---------- RECORDS FOR THE EXERCISE

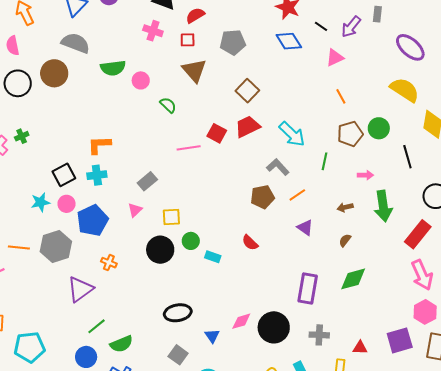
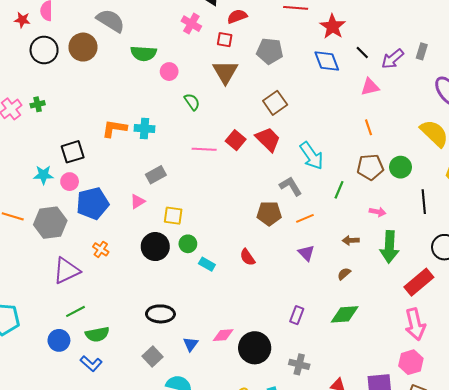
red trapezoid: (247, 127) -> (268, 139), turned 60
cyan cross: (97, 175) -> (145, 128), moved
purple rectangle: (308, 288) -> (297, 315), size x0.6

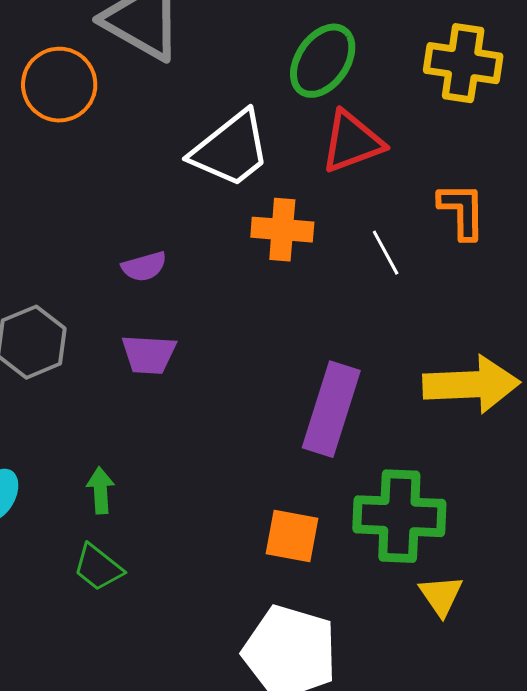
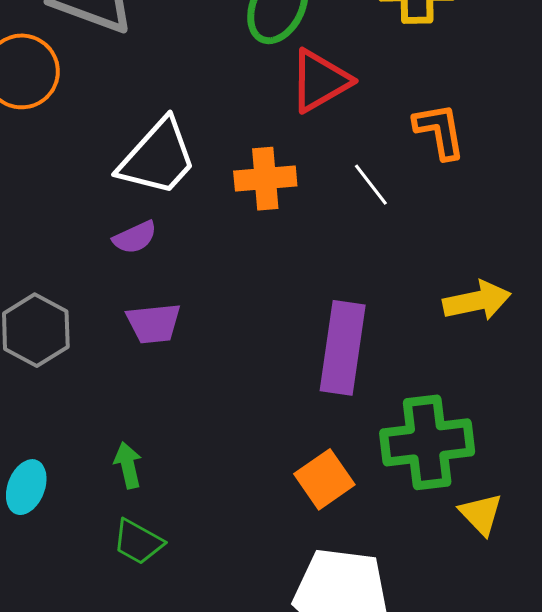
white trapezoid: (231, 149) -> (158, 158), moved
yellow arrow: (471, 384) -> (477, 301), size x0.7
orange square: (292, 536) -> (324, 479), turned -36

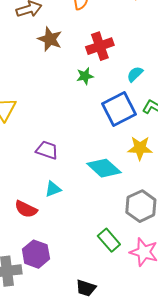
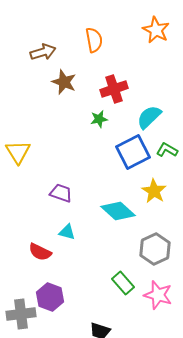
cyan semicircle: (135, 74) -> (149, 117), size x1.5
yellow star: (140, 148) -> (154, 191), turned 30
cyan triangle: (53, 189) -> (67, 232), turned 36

--------------------

WHAT YOU WILL DO:
In the records above, find the line that contains "white trapezoid: (231, 149)". Retype it and every line after it, exactly, leaving out all pictures.

ANSWER:
white trapezoid: (231, 149) -> (158, 158), moved
yellow arrow: (471, 384) -> (477, 301), size x0.7
orange square: (292, 536) -> (324, 479), turned -36

cyan semicircle: (135, 74) -> (149, 117), size x1.5
yellow star: (140, 148) -> (154, 191), turned 30
cyan triangle: (53, 189) -> (67, 232), turned 36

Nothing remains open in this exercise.